■ Request:
Show every line in the rows that contains the string "kern".

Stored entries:

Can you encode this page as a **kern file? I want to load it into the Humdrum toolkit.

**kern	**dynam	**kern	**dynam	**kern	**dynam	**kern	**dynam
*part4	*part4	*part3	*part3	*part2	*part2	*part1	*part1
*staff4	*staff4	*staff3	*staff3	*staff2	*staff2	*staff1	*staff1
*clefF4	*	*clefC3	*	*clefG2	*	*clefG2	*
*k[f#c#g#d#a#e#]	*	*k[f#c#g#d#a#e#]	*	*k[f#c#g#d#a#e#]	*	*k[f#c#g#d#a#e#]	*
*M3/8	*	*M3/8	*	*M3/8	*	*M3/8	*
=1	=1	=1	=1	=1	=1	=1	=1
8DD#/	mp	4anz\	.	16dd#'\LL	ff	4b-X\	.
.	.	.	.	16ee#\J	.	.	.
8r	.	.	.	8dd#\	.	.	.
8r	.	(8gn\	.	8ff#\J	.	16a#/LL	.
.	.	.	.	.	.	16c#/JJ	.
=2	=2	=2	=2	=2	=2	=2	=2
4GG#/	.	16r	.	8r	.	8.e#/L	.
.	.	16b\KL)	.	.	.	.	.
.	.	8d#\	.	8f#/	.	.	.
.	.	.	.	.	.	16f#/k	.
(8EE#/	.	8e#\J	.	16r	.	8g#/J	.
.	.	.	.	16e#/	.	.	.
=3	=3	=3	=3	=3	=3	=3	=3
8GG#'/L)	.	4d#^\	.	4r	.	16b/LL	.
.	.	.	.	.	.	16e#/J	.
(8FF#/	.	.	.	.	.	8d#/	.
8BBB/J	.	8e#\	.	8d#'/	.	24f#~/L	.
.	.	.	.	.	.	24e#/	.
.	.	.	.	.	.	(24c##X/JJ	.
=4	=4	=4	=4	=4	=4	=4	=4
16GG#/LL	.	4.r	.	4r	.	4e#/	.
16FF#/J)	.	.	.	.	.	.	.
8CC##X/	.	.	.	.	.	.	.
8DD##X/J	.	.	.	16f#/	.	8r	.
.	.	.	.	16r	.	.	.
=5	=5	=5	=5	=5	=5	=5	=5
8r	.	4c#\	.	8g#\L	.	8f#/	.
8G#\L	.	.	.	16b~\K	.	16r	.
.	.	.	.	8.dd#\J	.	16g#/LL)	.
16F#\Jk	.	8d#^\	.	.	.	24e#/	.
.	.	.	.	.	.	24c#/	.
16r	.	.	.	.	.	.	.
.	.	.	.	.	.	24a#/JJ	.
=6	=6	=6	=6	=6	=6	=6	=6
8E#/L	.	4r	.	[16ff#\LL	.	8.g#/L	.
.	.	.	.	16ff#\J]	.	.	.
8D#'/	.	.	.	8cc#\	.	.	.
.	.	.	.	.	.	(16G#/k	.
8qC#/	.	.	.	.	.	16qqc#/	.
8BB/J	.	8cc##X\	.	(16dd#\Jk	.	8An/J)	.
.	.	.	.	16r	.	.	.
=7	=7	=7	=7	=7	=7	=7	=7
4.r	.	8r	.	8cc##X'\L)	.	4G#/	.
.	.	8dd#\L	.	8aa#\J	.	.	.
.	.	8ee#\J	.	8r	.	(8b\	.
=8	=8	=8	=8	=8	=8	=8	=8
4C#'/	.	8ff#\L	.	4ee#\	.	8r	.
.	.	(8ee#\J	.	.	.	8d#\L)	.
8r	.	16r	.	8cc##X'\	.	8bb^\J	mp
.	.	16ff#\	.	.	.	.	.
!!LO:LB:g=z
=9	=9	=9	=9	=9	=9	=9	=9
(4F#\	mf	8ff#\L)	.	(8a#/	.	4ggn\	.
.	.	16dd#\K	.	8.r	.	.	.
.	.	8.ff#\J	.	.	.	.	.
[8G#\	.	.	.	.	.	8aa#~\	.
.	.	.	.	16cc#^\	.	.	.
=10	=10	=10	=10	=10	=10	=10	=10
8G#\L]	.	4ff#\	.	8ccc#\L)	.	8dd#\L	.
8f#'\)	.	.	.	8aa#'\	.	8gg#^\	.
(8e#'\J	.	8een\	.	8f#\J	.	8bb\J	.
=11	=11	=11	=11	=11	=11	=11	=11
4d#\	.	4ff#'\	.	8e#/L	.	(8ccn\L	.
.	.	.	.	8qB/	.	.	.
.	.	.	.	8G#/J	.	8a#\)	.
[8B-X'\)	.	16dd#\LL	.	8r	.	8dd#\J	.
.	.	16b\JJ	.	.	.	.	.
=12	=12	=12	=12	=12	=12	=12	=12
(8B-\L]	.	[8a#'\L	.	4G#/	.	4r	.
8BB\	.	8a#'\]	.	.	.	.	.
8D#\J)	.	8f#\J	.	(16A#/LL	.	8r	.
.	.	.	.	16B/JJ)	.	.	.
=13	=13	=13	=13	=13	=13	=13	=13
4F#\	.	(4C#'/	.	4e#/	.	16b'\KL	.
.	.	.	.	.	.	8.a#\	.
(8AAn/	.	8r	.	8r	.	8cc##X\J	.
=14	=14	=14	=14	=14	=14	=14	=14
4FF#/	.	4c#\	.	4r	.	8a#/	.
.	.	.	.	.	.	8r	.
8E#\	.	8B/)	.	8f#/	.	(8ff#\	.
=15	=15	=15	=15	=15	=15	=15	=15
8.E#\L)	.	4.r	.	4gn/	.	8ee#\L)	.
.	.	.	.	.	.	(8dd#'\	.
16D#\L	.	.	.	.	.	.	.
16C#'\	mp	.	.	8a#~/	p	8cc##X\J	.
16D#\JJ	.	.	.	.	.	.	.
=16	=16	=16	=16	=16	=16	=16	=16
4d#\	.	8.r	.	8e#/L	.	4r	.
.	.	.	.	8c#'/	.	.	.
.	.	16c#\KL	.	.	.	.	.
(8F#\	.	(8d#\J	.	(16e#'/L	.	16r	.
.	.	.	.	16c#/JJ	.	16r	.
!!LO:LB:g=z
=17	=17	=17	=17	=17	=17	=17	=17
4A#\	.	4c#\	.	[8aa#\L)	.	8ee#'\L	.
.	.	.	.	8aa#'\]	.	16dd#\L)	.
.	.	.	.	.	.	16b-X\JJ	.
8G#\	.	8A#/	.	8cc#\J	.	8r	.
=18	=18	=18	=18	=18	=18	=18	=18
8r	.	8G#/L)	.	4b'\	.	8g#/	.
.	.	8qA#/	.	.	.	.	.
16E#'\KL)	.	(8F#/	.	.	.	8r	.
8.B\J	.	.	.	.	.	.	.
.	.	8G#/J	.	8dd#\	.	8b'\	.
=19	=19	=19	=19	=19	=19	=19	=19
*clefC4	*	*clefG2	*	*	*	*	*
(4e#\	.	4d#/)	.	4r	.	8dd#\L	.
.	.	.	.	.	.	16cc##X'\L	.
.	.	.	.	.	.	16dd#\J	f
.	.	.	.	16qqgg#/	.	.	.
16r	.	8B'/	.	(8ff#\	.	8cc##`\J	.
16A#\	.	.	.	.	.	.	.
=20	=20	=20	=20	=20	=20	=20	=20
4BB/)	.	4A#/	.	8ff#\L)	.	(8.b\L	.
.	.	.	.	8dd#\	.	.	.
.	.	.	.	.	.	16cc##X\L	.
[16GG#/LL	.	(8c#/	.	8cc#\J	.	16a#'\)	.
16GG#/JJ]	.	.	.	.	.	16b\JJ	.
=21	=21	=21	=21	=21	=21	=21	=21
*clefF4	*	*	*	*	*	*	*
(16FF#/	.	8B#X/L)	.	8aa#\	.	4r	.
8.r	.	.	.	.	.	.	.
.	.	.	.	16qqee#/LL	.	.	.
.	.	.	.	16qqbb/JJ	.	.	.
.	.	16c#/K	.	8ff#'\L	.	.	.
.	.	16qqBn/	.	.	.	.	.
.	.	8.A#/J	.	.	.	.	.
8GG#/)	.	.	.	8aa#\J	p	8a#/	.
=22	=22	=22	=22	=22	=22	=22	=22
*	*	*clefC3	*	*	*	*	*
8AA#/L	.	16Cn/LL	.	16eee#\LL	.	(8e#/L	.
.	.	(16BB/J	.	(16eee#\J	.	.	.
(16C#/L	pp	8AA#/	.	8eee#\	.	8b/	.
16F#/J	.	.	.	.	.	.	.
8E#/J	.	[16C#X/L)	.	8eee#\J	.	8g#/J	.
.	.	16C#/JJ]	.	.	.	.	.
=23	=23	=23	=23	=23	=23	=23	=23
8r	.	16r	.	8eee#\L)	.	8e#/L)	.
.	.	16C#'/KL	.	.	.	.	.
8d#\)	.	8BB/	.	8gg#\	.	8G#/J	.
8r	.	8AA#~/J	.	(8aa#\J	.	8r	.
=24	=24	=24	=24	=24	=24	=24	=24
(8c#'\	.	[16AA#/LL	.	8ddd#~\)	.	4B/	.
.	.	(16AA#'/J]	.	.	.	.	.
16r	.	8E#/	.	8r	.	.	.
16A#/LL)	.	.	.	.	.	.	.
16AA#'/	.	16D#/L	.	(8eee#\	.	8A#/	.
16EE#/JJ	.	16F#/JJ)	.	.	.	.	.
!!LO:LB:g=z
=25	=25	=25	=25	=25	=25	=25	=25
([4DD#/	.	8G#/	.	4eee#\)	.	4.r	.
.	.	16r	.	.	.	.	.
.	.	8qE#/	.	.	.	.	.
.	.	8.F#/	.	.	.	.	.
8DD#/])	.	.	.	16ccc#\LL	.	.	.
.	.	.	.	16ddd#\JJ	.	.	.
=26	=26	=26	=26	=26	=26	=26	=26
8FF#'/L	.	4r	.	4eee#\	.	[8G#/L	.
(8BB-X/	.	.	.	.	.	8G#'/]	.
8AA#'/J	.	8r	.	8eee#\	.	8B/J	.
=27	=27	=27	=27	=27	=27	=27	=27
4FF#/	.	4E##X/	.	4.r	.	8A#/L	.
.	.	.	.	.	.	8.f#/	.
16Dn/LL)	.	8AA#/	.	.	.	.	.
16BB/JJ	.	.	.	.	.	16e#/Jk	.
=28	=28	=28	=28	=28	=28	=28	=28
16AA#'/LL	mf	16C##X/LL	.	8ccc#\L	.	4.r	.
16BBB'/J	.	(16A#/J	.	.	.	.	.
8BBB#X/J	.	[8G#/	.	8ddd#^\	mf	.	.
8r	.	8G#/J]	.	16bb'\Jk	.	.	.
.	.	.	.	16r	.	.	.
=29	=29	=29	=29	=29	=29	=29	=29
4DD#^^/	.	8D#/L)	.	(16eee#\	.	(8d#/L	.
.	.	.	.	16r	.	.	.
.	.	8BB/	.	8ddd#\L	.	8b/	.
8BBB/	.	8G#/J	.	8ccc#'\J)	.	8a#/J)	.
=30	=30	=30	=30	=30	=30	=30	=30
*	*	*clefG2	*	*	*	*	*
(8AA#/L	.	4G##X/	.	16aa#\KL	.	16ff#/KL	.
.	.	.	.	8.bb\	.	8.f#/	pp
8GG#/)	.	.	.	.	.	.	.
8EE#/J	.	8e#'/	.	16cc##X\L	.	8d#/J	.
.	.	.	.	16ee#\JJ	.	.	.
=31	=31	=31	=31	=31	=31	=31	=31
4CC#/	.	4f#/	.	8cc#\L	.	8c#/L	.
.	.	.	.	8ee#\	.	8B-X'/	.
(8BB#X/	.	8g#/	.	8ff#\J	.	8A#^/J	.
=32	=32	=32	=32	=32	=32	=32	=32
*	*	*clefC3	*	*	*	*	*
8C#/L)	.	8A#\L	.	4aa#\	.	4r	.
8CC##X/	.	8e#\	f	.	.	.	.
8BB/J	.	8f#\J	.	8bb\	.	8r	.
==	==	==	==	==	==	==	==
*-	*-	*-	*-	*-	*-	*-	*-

■ Correct response:
Can you encode this page as a **kern file? I want to load it into the Humdrum toolkit.
**kern	**dynam	**kern	**dynam	**kern	**dynam	**kern	**dynam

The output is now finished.